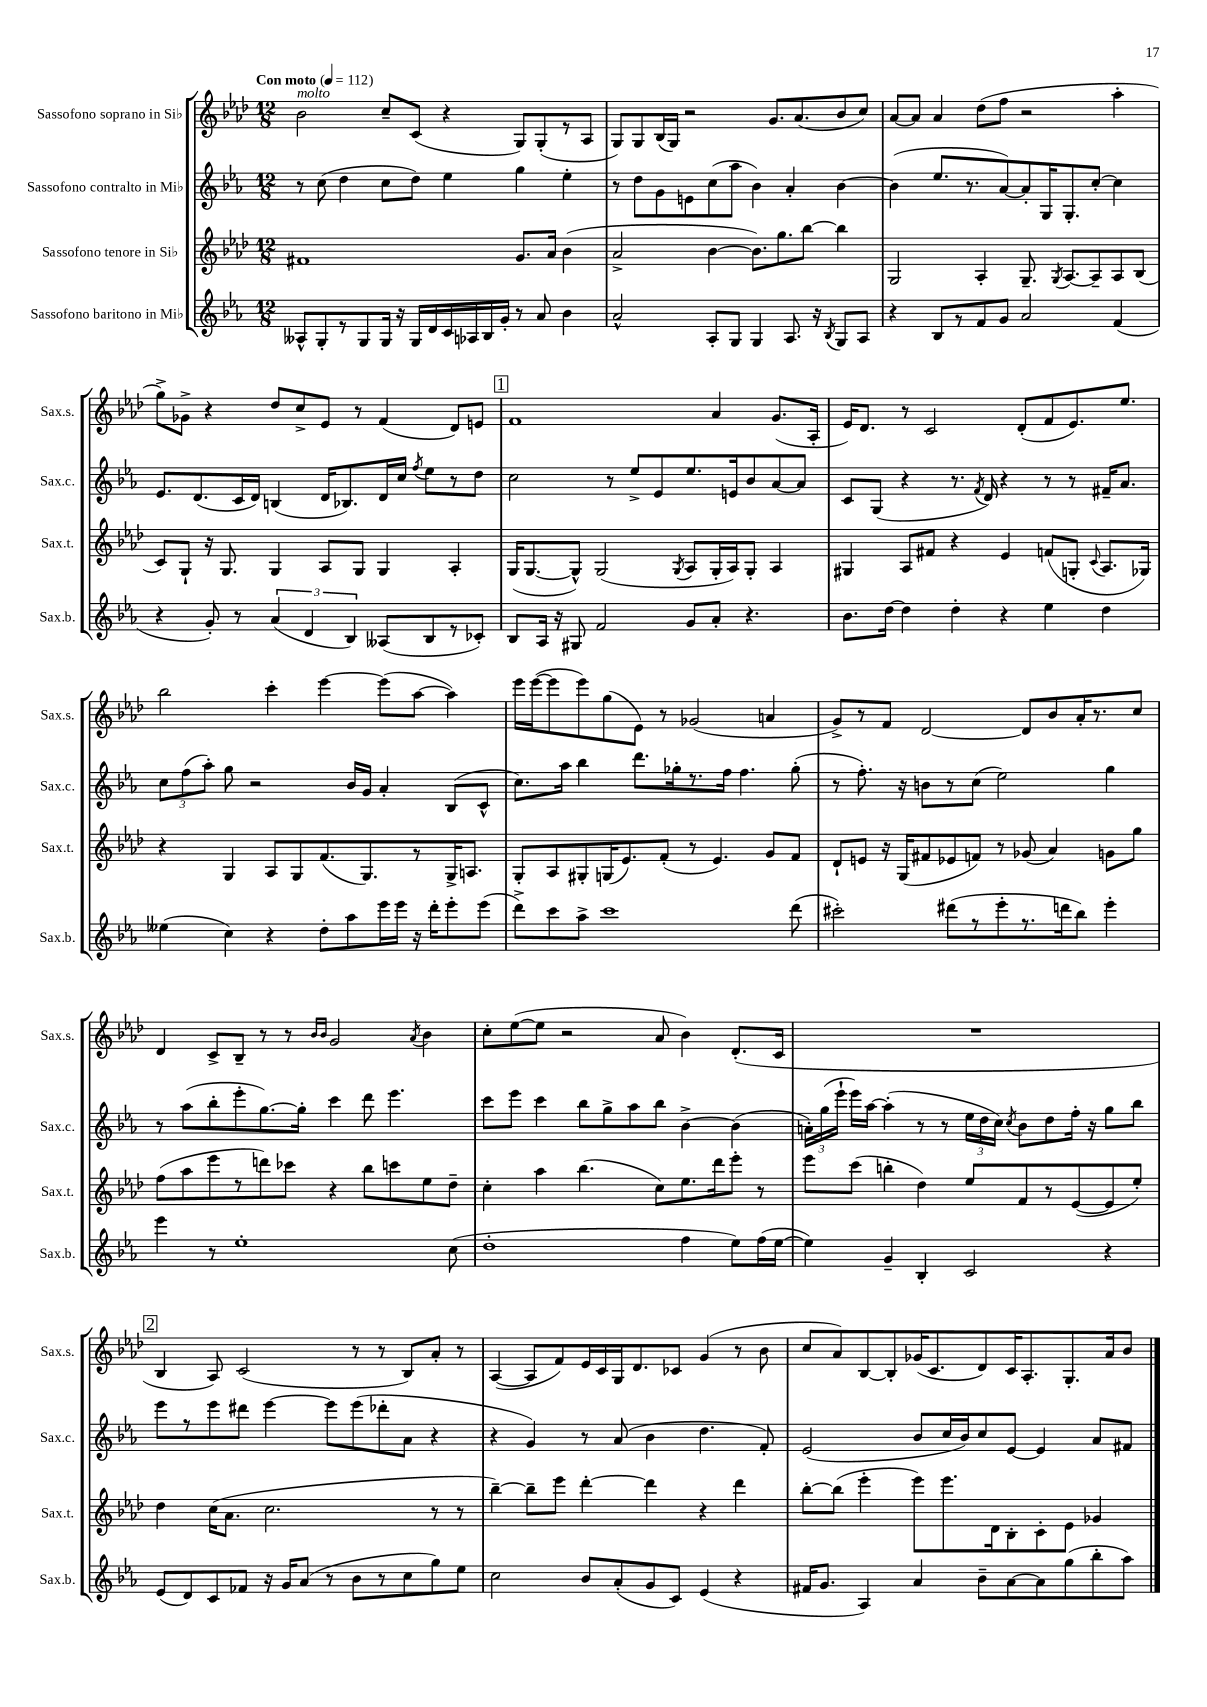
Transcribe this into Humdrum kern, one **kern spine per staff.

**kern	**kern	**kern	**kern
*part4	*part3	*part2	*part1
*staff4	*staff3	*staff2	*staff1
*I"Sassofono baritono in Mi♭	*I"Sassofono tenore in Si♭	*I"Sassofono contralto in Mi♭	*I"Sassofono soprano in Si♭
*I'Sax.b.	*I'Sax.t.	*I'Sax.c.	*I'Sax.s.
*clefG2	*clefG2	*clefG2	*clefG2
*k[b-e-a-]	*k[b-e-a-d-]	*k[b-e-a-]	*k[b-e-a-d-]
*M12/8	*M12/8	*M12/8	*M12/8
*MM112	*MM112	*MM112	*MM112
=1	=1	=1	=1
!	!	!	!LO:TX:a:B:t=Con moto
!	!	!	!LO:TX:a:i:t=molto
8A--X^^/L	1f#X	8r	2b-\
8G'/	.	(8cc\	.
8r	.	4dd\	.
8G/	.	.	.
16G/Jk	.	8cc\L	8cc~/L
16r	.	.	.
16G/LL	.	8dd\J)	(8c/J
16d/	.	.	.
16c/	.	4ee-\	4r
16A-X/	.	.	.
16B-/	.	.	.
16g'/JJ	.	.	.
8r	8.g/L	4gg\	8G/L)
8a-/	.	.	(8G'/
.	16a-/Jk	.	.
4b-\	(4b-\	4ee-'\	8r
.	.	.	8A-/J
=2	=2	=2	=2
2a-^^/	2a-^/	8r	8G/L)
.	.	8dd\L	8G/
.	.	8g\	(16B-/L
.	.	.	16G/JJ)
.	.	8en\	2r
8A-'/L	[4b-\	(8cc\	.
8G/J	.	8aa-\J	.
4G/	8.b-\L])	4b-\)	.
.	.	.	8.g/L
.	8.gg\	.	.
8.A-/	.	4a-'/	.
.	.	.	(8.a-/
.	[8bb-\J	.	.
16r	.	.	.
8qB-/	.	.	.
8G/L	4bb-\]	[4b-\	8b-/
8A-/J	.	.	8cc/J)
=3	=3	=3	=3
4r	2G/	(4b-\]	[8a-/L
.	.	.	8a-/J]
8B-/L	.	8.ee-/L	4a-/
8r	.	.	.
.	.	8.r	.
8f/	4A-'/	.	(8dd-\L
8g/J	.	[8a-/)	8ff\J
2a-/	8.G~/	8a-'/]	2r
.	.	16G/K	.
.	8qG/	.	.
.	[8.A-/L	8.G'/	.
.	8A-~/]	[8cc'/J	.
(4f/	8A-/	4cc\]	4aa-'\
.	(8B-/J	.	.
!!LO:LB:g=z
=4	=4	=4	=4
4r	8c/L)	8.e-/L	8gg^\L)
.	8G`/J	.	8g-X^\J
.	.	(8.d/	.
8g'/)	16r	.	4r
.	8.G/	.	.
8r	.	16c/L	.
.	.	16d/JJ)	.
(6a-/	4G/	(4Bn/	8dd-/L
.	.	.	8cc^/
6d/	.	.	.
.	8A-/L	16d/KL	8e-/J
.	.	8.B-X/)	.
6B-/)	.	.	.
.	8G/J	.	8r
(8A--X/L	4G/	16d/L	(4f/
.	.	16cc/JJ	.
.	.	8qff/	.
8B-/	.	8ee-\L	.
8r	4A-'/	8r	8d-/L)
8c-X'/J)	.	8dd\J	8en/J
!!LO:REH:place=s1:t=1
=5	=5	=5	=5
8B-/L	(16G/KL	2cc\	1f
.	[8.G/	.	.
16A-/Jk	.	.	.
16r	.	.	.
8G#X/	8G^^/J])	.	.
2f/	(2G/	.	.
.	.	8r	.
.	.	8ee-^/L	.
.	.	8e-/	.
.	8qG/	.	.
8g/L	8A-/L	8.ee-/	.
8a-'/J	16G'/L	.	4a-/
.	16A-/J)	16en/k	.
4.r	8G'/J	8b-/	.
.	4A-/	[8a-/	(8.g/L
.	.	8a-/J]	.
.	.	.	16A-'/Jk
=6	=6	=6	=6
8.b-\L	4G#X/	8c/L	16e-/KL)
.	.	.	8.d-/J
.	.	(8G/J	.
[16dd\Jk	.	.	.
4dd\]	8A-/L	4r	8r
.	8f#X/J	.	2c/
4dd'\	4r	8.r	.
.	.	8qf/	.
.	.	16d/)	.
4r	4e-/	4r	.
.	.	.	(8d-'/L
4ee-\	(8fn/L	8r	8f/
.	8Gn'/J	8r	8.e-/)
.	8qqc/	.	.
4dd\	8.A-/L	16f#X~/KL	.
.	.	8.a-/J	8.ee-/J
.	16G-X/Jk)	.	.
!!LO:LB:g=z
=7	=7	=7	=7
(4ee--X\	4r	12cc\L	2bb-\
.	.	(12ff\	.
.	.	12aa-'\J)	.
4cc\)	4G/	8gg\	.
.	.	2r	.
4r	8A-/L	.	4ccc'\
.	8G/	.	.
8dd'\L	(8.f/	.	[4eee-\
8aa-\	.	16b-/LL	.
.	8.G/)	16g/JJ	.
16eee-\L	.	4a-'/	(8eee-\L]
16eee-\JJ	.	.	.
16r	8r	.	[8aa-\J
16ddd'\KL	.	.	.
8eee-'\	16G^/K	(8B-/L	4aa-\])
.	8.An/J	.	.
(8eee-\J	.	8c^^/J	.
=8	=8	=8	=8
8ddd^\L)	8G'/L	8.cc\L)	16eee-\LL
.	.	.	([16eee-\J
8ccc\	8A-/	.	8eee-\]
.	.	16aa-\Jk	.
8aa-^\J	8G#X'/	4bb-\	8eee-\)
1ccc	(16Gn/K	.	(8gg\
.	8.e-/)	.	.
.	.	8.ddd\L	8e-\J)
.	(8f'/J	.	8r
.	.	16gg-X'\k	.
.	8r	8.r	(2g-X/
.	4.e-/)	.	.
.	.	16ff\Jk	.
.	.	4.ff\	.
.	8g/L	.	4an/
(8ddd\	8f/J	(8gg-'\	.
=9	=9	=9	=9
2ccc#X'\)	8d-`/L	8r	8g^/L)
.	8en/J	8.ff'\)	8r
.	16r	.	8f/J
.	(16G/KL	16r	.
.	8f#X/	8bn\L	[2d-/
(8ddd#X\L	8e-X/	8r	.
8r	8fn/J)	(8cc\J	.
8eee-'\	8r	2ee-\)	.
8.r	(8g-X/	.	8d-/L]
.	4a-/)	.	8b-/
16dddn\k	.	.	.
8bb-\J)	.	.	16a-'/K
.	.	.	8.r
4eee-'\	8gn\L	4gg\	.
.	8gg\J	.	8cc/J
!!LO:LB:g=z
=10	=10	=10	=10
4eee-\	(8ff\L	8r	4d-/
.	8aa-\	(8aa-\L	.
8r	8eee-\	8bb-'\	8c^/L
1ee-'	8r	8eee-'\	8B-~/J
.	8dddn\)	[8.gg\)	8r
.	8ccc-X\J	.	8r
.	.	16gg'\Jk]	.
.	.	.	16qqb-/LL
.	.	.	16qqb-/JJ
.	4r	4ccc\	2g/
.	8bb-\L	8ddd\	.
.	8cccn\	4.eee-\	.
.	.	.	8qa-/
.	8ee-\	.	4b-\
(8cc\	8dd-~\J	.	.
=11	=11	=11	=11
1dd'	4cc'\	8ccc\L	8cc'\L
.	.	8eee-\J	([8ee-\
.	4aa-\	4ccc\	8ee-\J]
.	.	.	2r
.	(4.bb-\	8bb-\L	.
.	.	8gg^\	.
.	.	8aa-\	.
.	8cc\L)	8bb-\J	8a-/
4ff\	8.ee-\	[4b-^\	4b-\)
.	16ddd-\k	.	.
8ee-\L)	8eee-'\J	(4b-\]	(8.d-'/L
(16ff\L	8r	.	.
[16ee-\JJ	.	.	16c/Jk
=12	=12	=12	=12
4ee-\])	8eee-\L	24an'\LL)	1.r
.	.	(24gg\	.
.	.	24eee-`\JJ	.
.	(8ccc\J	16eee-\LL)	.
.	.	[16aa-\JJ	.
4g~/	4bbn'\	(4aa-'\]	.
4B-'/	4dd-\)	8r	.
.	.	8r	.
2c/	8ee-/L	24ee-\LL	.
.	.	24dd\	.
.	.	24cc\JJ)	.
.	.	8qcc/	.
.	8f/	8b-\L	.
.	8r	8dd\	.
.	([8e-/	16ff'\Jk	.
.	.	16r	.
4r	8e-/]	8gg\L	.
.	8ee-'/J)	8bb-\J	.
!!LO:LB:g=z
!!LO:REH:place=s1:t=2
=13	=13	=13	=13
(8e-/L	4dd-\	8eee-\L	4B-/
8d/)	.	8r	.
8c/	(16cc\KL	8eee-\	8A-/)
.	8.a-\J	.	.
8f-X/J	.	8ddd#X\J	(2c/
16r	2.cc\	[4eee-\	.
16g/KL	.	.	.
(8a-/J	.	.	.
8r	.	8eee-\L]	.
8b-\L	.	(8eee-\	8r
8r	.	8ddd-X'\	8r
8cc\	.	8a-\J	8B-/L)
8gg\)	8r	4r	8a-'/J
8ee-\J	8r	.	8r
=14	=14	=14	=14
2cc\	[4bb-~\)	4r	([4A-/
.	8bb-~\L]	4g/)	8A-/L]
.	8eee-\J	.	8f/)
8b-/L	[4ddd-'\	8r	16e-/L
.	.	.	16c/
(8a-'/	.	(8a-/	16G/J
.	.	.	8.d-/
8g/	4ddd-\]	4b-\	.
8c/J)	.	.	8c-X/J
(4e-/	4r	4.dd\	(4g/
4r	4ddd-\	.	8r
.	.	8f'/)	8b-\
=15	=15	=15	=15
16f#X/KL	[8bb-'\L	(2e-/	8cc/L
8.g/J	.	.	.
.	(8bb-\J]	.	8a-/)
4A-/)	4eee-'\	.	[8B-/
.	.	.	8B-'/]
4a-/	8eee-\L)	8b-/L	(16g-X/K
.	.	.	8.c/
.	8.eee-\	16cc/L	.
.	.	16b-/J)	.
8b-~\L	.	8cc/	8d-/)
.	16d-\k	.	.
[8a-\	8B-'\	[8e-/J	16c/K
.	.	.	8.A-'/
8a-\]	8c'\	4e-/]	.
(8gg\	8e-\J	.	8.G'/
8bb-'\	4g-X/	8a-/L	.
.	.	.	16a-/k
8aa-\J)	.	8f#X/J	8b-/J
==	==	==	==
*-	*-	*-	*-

---

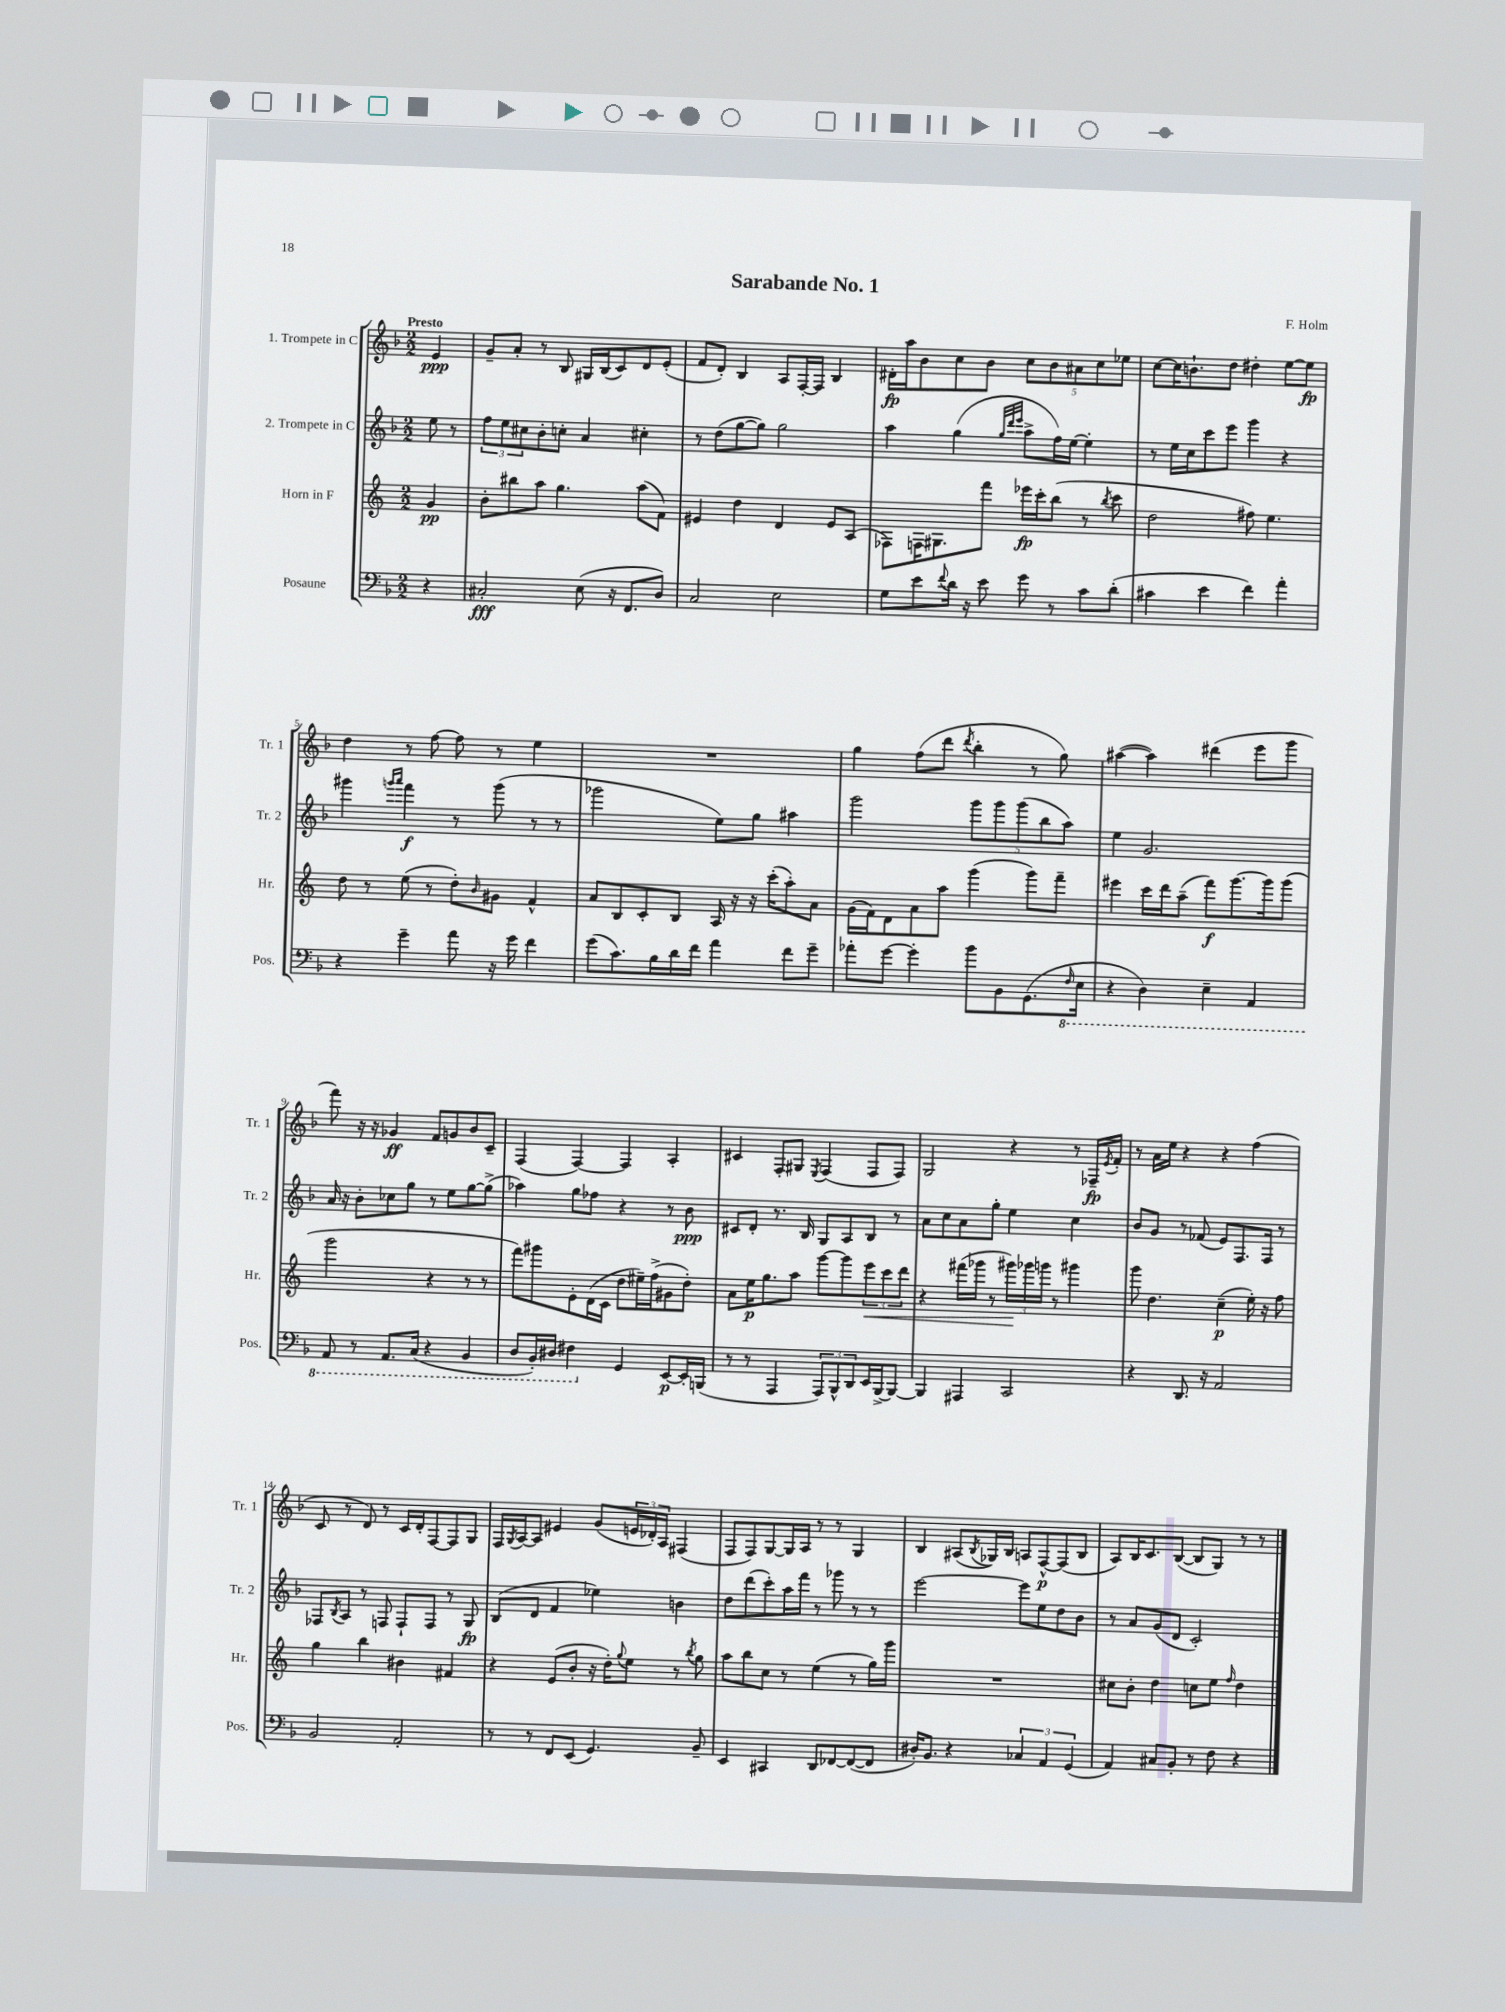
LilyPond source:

(GOAL OF THE EXERCISE) Return every line of the listing that contains the string "kern", matching case exactly.

(TASK RESULT)
Transcribe this into Humdrum kern, one **kern spine per staff.
**kern	**kern	**kern	**kern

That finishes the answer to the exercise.